[YOUR GOAL]:
If a line below contains the word "yellow", count it; give only the total.

▼▼▼

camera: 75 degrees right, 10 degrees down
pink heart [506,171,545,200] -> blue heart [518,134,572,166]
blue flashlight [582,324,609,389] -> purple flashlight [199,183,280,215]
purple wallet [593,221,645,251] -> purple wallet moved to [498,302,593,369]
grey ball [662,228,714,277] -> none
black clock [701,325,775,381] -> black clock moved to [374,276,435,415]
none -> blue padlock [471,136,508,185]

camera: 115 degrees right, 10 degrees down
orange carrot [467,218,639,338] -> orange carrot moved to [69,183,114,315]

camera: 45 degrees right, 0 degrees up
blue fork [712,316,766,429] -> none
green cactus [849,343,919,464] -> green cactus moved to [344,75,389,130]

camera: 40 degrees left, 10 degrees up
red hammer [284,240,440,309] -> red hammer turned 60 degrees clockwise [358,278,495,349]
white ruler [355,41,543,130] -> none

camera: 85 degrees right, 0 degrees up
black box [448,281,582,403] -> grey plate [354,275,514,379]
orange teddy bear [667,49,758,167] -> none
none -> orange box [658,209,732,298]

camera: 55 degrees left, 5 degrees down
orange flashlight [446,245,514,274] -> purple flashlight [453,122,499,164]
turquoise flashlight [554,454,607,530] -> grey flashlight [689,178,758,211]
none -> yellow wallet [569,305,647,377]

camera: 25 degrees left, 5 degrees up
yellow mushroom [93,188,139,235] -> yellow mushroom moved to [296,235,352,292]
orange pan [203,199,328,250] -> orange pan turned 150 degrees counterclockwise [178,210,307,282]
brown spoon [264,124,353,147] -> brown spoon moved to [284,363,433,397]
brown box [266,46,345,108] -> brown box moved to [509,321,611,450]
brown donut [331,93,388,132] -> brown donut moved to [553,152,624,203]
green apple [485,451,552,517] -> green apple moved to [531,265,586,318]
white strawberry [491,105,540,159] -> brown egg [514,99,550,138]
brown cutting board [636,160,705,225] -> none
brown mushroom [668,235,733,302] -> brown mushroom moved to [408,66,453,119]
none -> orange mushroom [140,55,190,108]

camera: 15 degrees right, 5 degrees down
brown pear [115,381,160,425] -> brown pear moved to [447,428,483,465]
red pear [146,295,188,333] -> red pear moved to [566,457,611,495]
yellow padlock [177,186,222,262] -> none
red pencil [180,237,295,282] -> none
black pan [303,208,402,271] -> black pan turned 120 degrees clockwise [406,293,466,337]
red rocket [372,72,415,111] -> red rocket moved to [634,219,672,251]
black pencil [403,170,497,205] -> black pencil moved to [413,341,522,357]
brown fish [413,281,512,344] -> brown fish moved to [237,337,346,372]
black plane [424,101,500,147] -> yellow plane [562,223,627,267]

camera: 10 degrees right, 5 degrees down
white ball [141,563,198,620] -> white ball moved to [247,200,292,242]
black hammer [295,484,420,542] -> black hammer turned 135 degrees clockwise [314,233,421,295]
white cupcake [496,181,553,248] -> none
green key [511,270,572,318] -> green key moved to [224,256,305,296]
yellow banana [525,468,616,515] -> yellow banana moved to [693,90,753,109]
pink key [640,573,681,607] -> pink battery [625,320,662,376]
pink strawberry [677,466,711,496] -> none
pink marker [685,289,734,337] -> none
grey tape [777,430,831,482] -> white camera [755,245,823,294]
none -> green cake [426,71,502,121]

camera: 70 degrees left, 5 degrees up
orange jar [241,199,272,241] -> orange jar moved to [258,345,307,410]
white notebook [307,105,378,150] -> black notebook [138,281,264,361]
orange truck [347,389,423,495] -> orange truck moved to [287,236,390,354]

▲▲▲

[EXERCISE OUTPUT]:
5